[What is required] When you reach the line in the listing below that contains "T3: NPN TIP120 (B SRC, C VDD, E OUT) -> none", begin returning lines exactly as written, and stop after the line that contains "T4: PNP BD140". Return no other lines.

[Data shown]
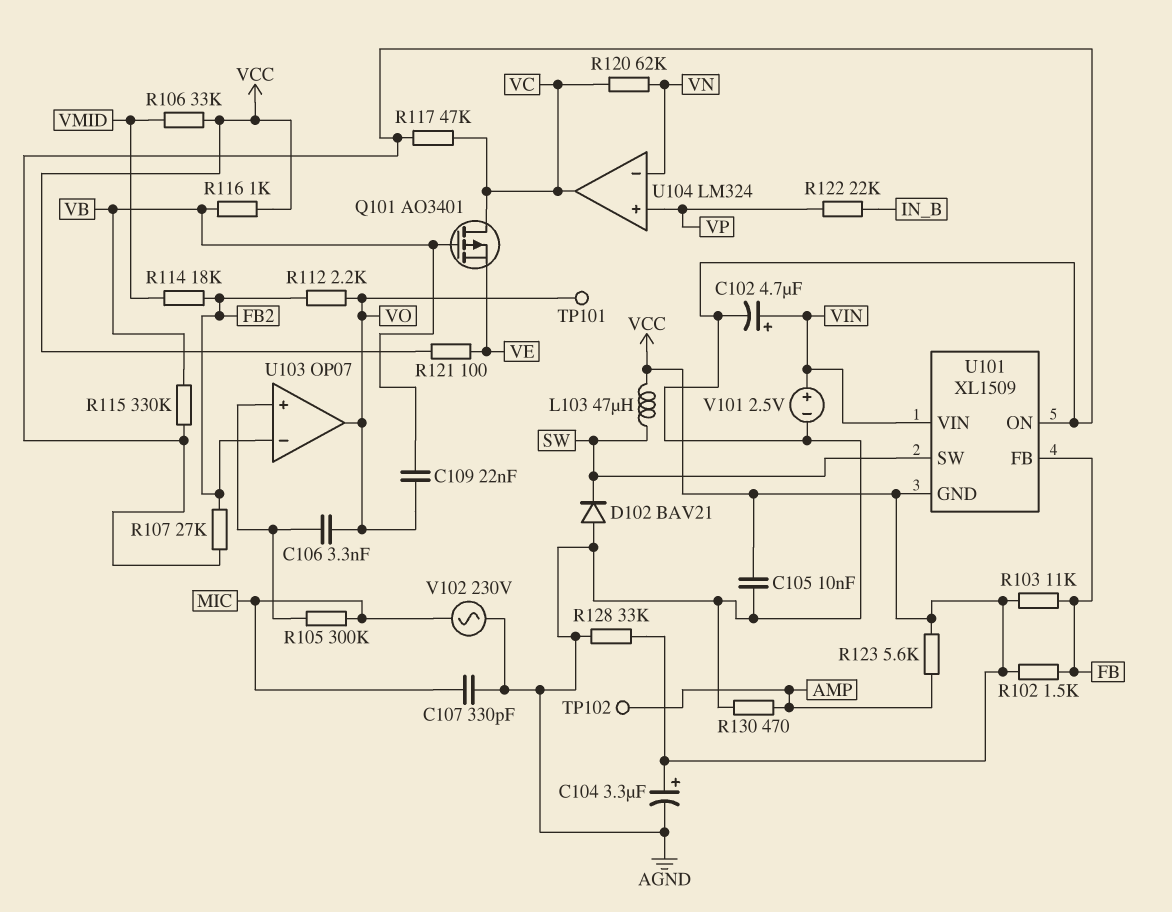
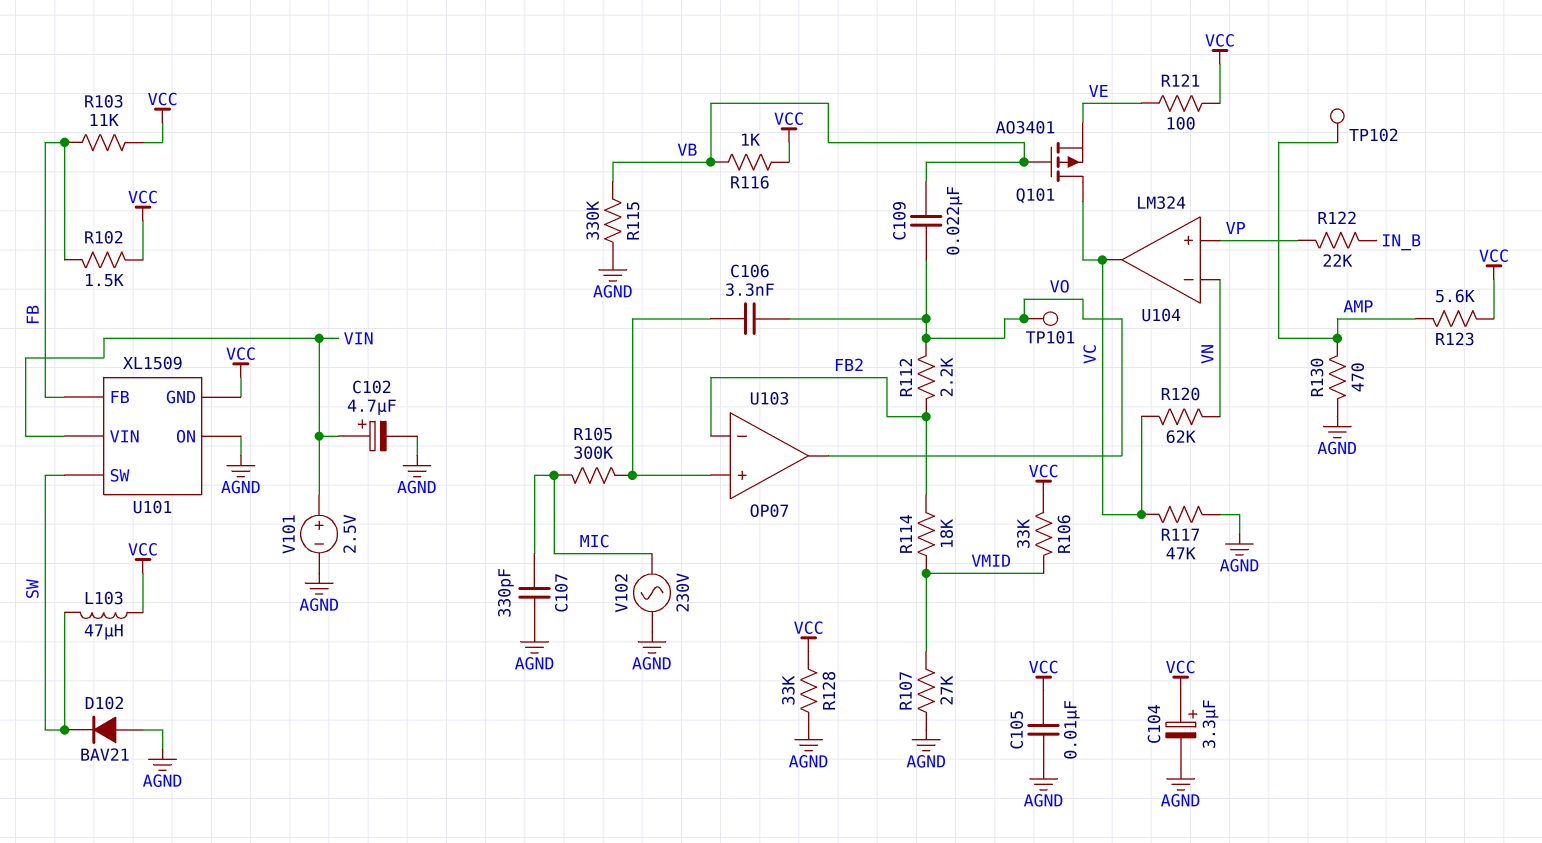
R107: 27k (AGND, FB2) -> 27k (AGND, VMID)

---

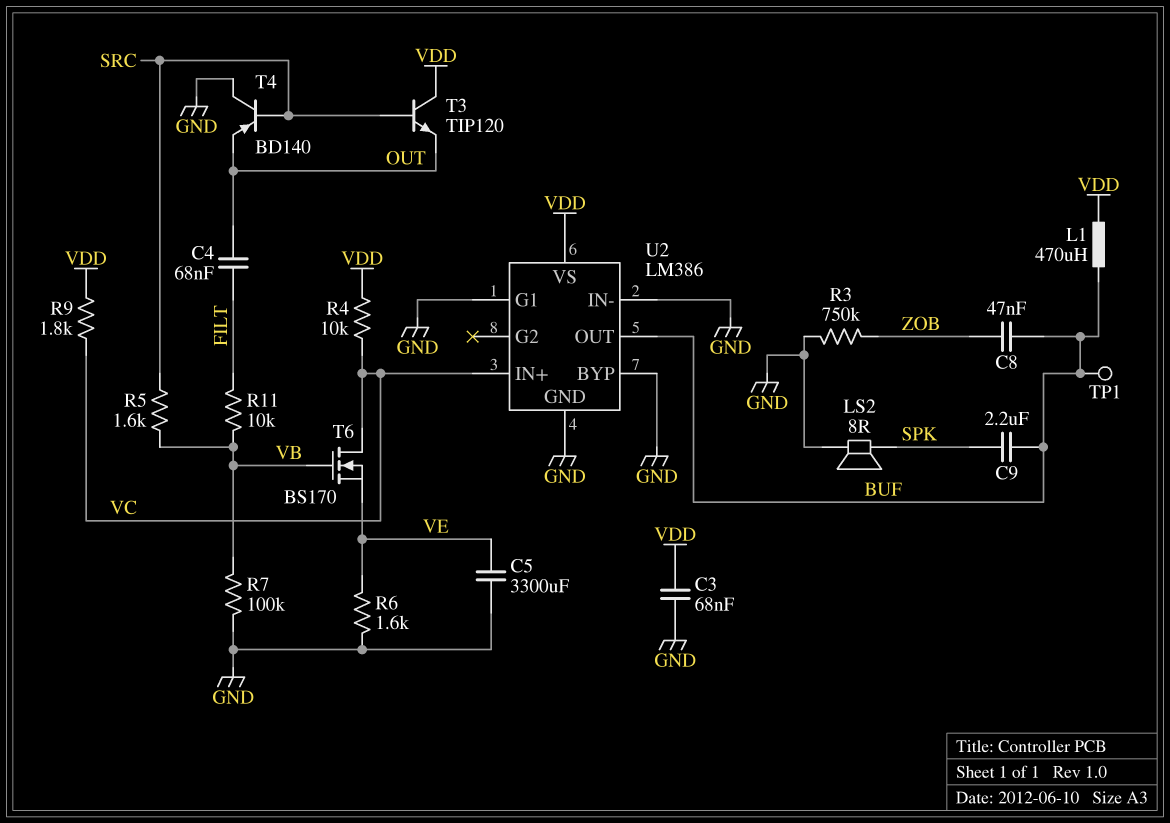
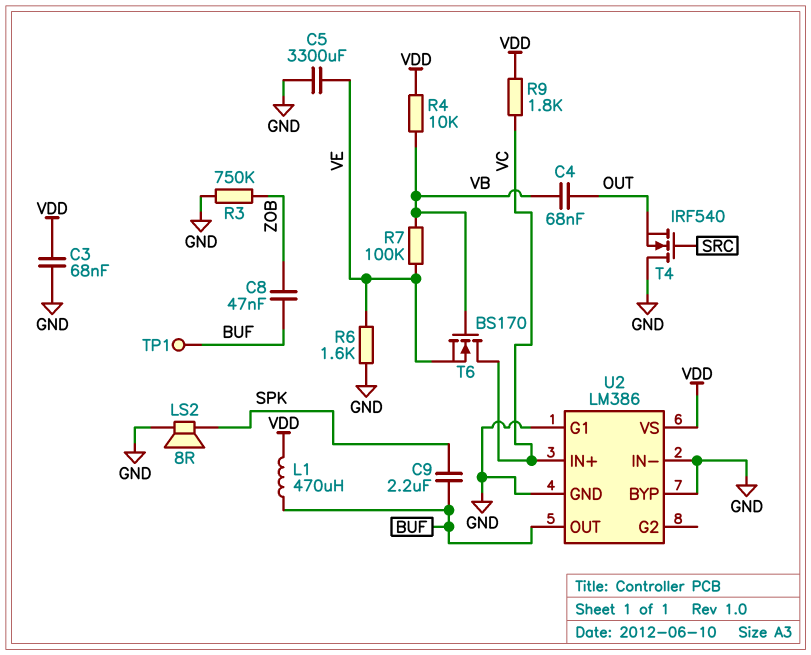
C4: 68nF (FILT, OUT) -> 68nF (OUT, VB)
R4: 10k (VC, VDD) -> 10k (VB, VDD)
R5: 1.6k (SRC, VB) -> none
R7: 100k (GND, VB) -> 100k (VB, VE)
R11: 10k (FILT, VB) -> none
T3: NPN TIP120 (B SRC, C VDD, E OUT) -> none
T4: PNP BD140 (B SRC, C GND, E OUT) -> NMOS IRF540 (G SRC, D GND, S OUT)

==

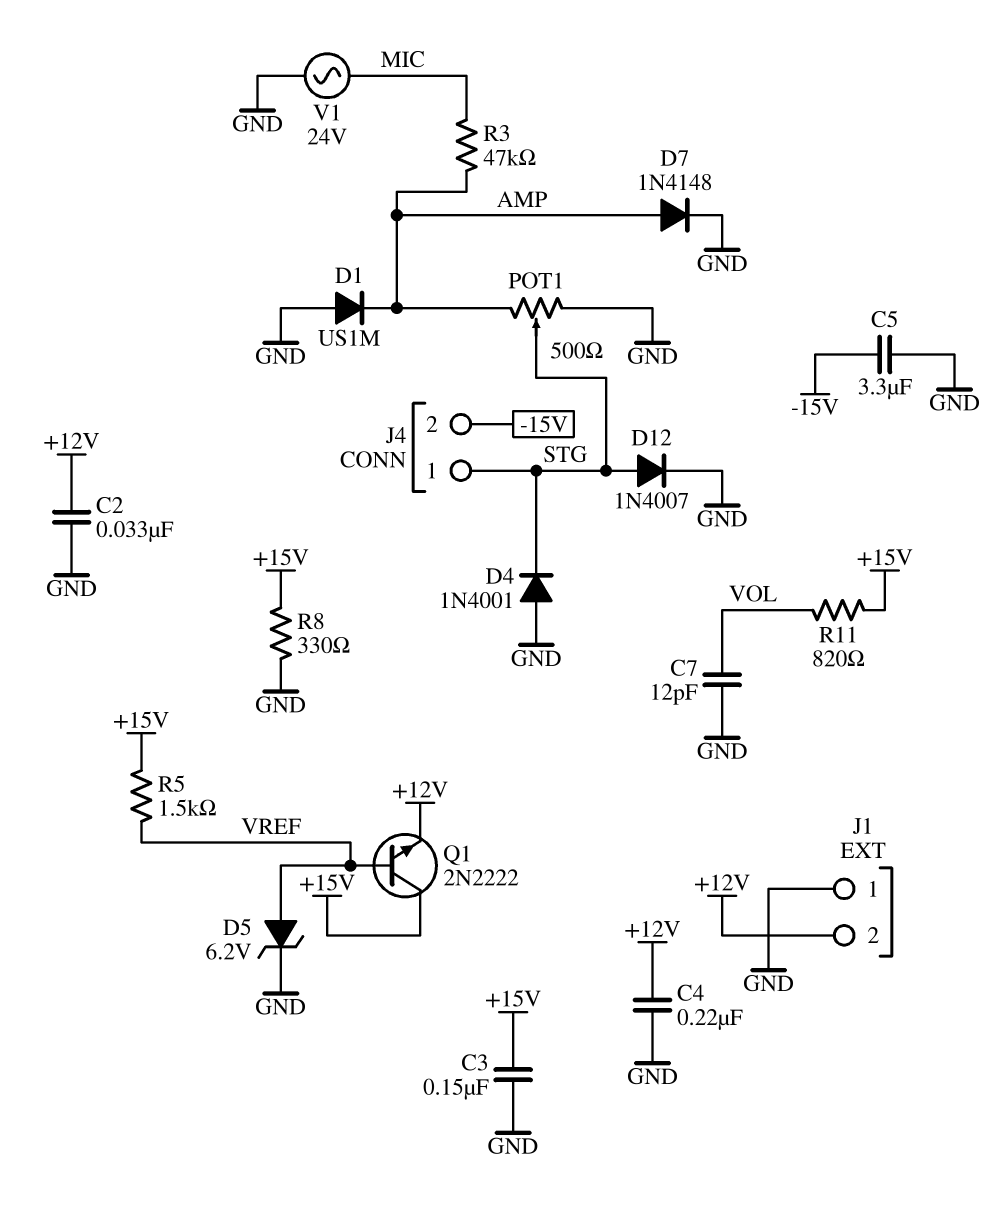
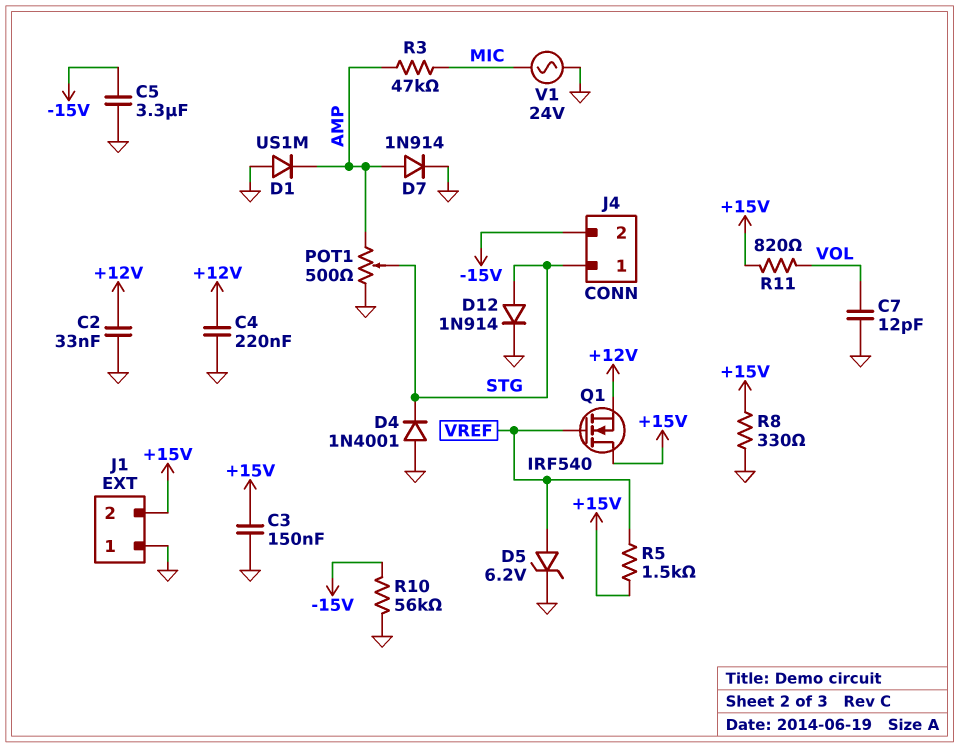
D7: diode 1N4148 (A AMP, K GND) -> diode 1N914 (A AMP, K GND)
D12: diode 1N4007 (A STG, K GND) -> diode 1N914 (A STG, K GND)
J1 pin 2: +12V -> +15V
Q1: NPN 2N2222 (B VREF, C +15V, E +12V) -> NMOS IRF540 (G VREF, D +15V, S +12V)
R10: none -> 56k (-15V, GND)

[Response to the task]
T3: NPN TIP120 (B SRC, C VDD, E OUT) -> none
T4: PNP BD140 (B SRC, C GND, E OUT) -> NMOS IRF540 (G SRC, D GND, S OUT)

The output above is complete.